Goal of the exercise | Apart from the images, repeat the data below exactly as written.

*** The data Section Begins ***

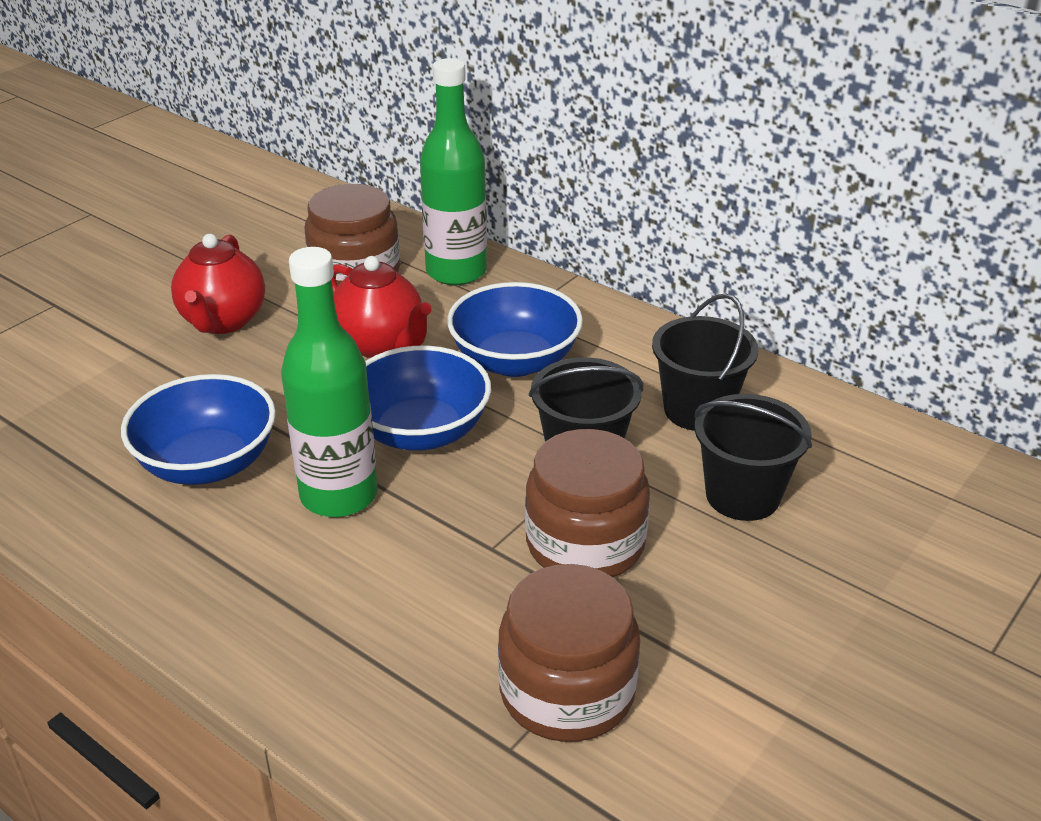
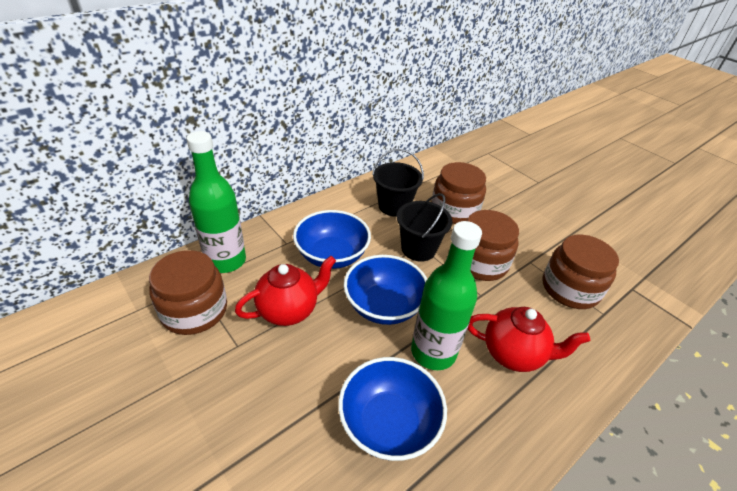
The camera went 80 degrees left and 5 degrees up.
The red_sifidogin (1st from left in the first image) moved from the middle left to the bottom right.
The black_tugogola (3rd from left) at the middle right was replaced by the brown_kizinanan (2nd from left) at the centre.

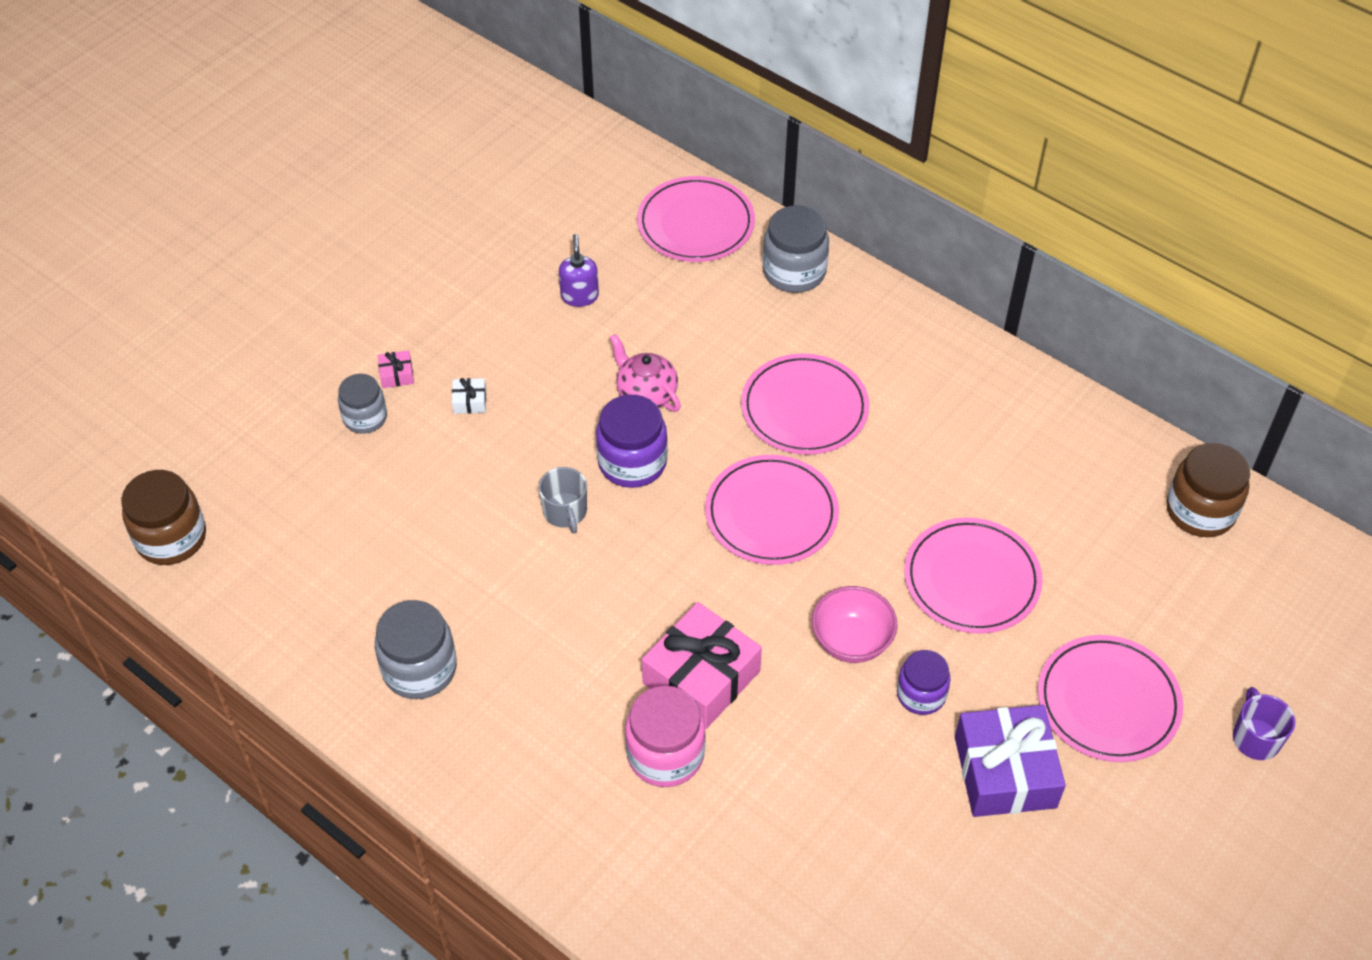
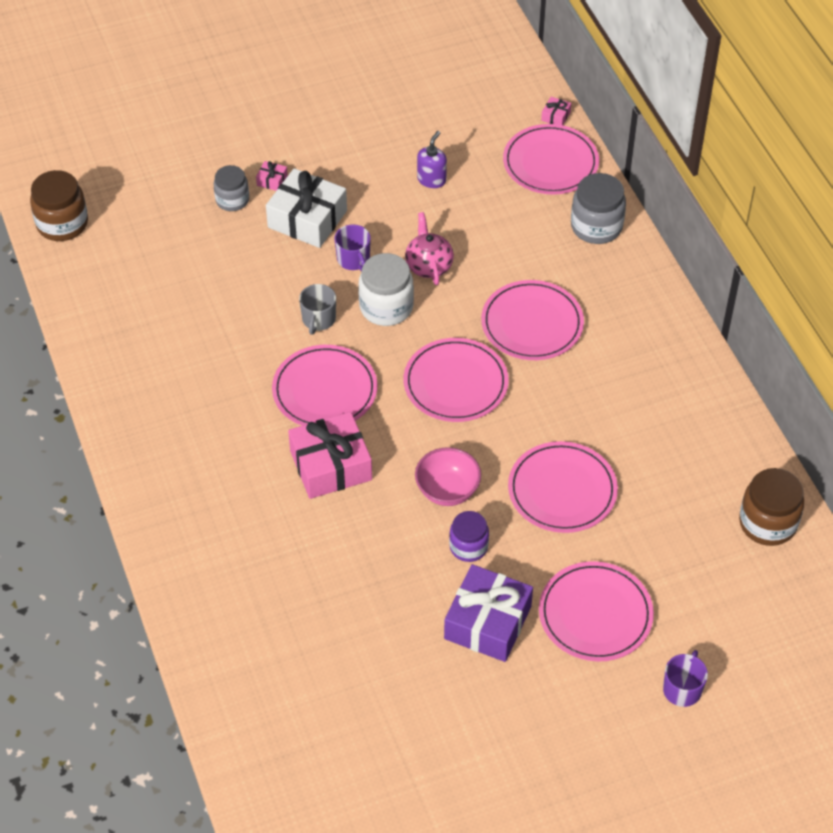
The camera went 30 degrees right and 0 degrees up.
The grey_kizinanan (2nd from left) at the bottom left disappeared.
The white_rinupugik at the centre changed to 2.44 times the size.
The purple_kizinanan (1st from left) at the centre became the white_kizinanan at the centre.
The pink_kizinanan at the bottom centre disappeared.
The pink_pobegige (1st from left) at the centre appeared.
The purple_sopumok (1st from left) at the top centre appeared.
The pink_rinupugik (3rd from left) at the top right appeared.

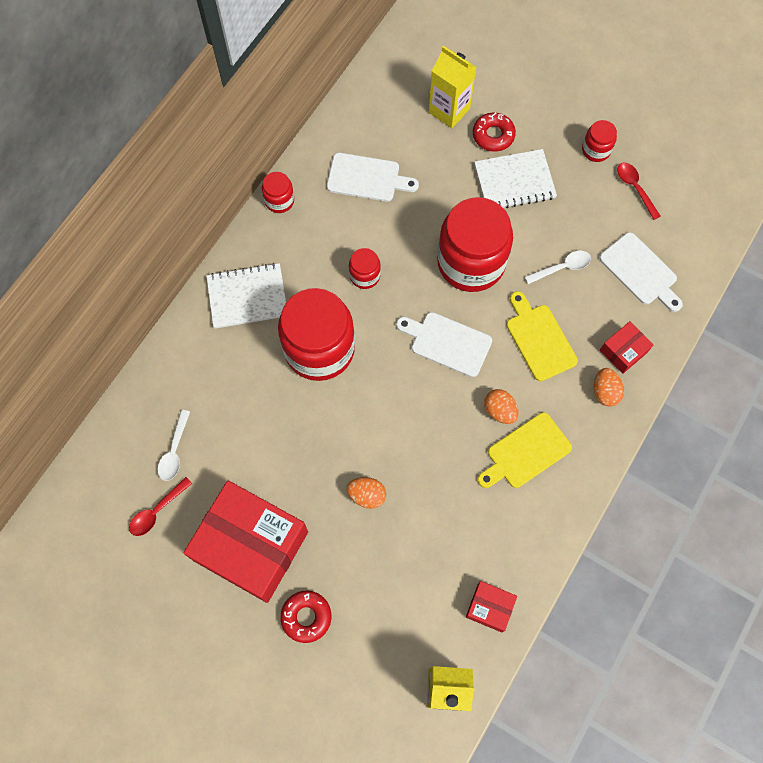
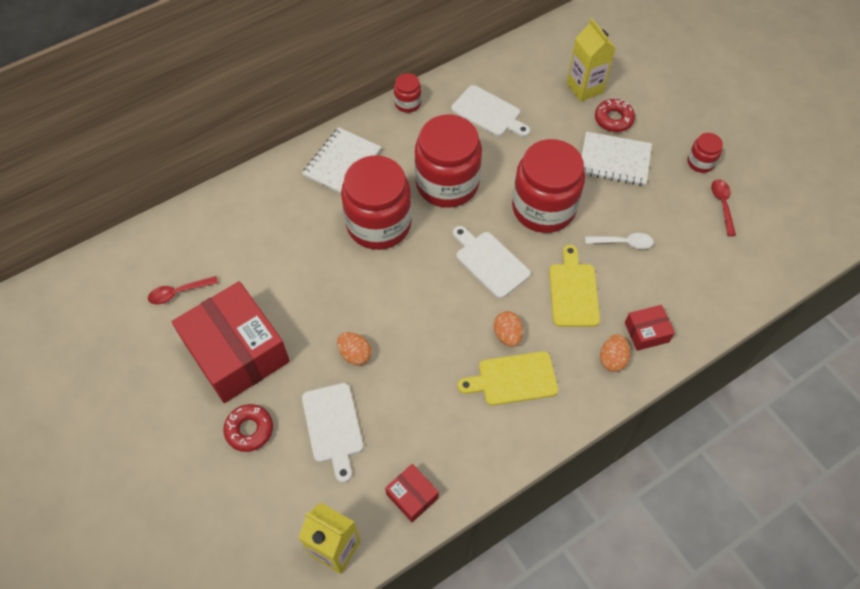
The camera went 25 degrees right and 10 degrees down.
The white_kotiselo (1st from left) at the middle left disappeared.
The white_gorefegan (1st from left) at the middle left turned 75 degrees counterclockwise.
The red_kizinanan (3rd from left) at the centre changed to 2.24 times the size.
The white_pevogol (3rd from left in the first image) moved from the middle right to the bottom centre.

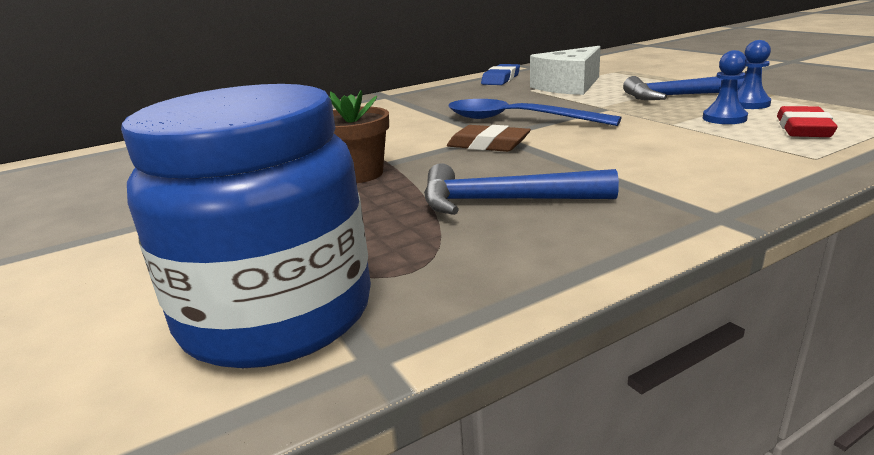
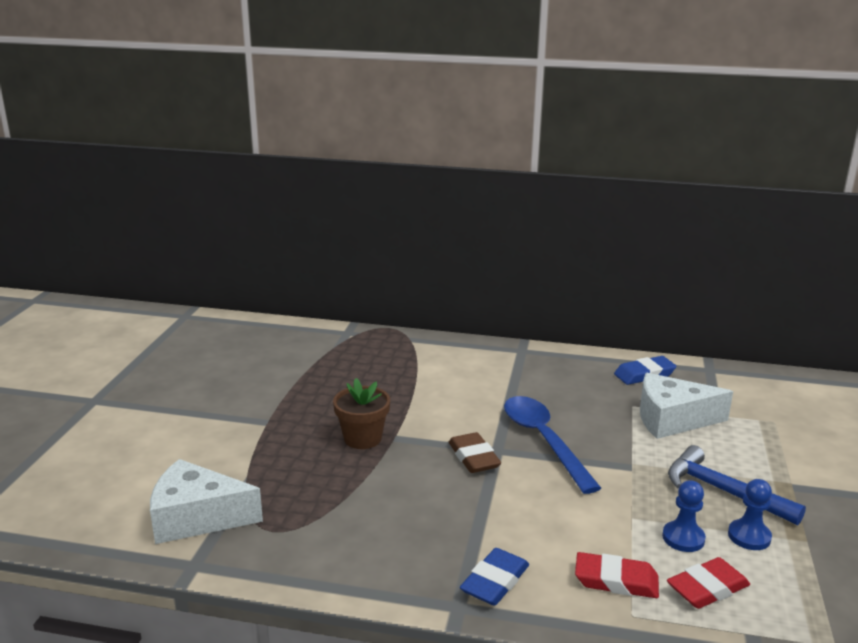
The camera went 40 degrees right and 0 degrees up.
The blue_kizinanan at the middle left was replaced by the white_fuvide (1st from left) at the bottom left.
The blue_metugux (1st from left) at the centre disappeared.
The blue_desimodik (1st from left) at the bottom centre appeared.
The red_desimodik (1st from left) at the bottom right appeared.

*** The data Section Ends ***

Result of this exercise |
The camera went 80 degrees left and 5 degrees up.
The red_sifidogin (1st from left in the first image) moved from the middle left to the bottom right.
The black_tugogola (3rd from left) at the middle right was replaced by the brown_kizinanan (2nd from left) at the centre.

The camera went 30 degrees right and 0 degrees up.
The grey_kizinanan (2nd from left) at the bottom left disappeared.
The white_rinupugik at the centre changed to 2.44 times the size.
The purple_kizinanan (1st from left) at the centre became the white_kizinanan at the centre.
The pink_kizinanan at the bottom centre disappeared.
The pink_pobegige (1st from left) at the centre appeared.
The purple_sopumok (1st from left) at the top centre appeared.
The pink_rinupugik (3rd from left) at the top right appeared.

The camera went 25 degrees right and 10 degrees down.
The white_kotiselo (1st from left) at the middle left disappeared.
The white_gorefegan (1st from left) at the middle left turned 75 degrees counterclockwise.
The red_kizinanan (3rd from left) at the centre changed to 2.24 times the size.
The white_pevogol (3rd from left in the first image) moved from the middle right to the bottom centre.

The camera went 40 degrees right and 0 degrees up.
The blue_kizinanan at the middle left was replaced by the white_fuvide (1st from left) at the bottom left.
The blue_metugux (1st from left) at the centre disappeared.
The blue_desimodik (1st from left) at the bottom centre appeared.
The red_desimodik (1st from left) at the bottom right appeared.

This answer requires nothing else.